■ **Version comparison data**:
#####

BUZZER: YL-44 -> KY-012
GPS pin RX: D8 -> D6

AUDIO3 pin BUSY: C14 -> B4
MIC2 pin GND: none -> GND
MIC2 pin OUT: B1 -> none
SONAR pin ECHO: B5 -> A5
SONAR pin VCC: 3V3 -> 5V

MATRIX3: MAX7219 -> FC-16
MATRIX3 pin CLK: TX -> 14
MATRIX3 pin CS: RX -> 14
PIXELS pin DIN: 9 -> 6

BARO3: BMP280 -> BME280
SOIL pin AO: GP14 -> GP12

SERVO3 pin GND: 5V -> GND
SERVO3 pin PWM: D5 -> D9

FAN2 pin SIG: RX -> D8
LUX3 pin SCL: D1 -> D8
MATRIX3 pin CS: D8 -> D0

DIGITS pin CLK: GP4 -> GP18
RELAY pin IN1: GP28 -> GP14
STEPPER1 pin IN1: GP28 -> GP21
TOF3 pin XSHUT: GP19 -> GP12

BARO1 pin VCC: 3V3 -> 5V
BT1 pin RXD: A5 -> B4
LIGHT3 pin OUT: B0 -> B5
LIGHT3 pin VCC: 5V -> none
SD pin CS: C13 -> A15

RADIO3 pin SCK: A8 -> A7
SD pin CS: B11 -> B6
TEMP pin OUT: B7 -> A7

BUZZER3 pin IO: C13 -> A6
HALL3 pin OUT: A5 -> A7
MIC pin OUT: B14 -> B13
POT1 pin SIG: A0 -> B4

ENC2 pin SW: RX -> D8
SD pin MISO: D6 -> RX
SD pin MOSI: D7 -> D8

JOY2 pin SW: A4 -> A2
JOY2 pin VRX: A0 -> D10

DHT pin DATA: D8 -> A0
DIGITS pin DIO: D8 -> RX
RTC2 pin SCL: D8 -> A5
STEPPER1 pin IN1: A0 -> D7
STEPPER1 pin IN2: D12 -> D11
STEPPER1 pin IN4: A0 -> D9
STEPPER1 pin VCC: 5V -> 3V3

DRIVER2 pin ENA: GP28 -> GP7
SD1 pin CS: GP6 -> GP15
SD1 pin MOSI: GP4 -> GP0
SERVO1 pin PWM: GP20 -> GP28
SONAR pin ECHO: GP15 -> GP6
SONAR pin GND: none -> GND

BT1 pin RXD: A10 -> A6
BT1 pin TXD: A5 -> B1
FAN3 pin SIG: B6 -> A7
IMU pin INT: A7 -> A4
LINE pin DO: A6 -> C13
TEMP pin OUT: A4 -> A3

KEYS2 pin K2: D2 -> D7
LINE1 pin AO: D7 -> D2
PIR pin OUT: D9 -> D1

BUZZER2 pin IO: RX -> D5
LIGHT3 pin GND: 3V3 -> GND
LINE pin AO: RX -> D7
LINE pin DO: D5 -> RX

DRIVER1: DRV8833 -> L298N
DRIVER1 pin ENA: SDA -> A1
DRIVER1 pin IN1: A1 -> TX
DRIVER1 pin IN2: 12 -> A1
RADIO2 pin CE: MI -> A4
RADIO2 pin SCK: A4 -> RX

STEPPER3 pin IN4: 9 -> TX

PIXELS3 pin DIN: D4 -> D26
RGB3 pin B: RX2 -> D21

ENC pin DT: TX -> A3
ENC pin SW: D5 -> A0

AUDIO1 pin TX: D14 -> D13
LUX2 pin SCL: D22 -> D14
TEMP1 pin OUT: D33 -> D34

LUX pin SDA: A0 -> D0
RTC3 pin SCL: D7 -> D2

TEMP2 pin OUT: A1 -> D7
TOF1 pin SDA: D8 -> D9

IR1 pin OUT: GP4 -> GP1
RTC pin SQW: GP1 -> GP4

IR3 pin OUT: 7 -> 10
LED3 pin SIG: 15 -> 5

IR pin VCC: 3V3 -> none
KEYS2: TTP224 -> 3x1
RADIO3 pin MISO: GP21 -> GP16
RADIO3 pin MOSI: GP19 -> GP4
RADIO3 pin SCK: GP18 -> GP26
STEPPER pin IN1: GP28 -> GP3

#####

■ **Your objective**: Each record above is to be restated word for word.

■ **Problem solution**:
BUZZER: YL-44 -> KY-012
GPS pin RX: D8 -> D6

AUDIO3 pin BUSY: C14 -> B4
MIC2 pin GND: none -> GND
MIC2 pin OUT: B1 -> none
SONAR pin ECHO: B5 -> A5
SONAR pin VCC: 3V3 -> 5V

MATRIX3: MAX7219 -> FC-16
MATRIX3 pin CLK: TX -> 14
MATRIX3 pin CS: RX -> 14
PIXELS pin DIN: 9 -> 6

BARO3: BMP280 -> BME280
SOIL pin AO: GP14 -> GP12

SERVO3 pin GND: 5V -> GND
SERVO3 pin PWM: D5 -> D9

FAN2 pin SIG: RX -> D8
LUX3 pin SCL: D1 -> D8
MATRIX3 pin CS: D8 -> D0

DIGITS pin CLK: GP4 -> GP18
RELAY pin IN1: GP28 -> GP14
STEPPER1 pin IN1: GP28 -> GP21
TOF3 pin XSHUT: GP19 -> GP12

BARO1 pin VCC: 3V3 -> 5V
BT1 pin RXD: A5 -> B4
LIGHT3 pin OUT: B0 -> B5
LIGHT3 pin VCC: 5V -> none
SD pin CS: C13 -> A15

RADIO3 pin SCK: A8 -> A7
SD pin CS: B11 -> B6
TEMP pin OUT: B7 -> A7

BUZZER3 pin IO: C13 -> A6
HALL3 pin OUT: A5 -> A7
MIC pin OUT: B14 -> B13
POT1 pin SIG: A0 -> B4

ENC2 pin SW: RX -> D8
SD pin MISO: D6 -> RX
SD pin MOSI: D7 -> D8

JOY2 pin SW: A4 -> A2
JOY2 pin VRX: A0 -> D10

DHT pin DATA: D8 -> A0
DIGITS pin DIO: D8 -> RX
RTC2 pin SCL: D8 -> A5
STEPPER1 pin IN1: A0 -> D7
STEPPER1 pin IN2: D12 -> D11
STEPPER1 pin IN4: A0 -> D9
STEPPER1 pin VCC: 5V -> 3V3

DRIVER2 pin ENA: GP28 -> GP7
SD1 pin CS: GP6 -> GP15
SD1 pin MOSI: GP4 -> GP0
SERVO1 pin PWM: GP20 -> GP28
SONAR pin ECHO: GP15 -> GP6
SONAR pin GND: none -> GND

BT1 pin RXD: A10 -> A6
BT1 pin TXD: A5 -> B1
FAN3 pin SIG: B6 -> A7
IMU pin INT: A7 -> A4
LINE pin DO: A6 -> C13
TEMP pin OUT: A4 -> A3

KEYS2 pin K2: D2 -> D7
LINE1 pin AO: D7 -> D2
PIR pin OUT: D9 -> D1

BUZZER2 pin IO: RX -> D5
LIGHT3 pin GND: 3V3 -> GND
LINE pin AO: RX -> D7
LINE pin DO: D5 -> RX

DRIVER1: DRV8833 -> L298N
DRIVER1 pin ENA: SDA -> A1
DRIVER1 pin IN1: A1 -> TX
DRIVER1 pin IN2: 12 -> A1
RADIO2 pin CE: MI -> A4
RADIO2 pin SCK: A4 -> RX

STEPPER3 pin IN4: 9 -> TX

PIXELS3 pin DIN: D4 -> D26
RGB3 pin B: RX2 -> D21

ENC pin DT: TX -> A3
ENC pin SW: D5 -> A0

AUDIO1 pin TX: D14 -> D13
LUX2 pin SCL: D22 -> D14
TEMP1 pin OUT: D33 -> D34

LUX pin SDA: A0 -> D0
RTC3 pin SCL: D7 -> D2

TEMP2 pin OUT: A1 -> D7
TOF1 pin SDA: D8 -> D9

IR1 pin OUT: GP4 -> GP1
RTC pin SQW: GP1 -> GP4

IR3 pin OUT: 7 -> 10
LED3 pin SIG: 15 -> 5

IR pin VCC: 3V3 -> none
KEYS2: TTP224 -> 3x1
RADIO3 pin MISO: GP21 -> GP16
RADIO3 pin MOSI: GP19 -> GP4
RADIO3 pin SCK: GP18 -> GP26
STEPPER pin IN1: GP28 -> GP3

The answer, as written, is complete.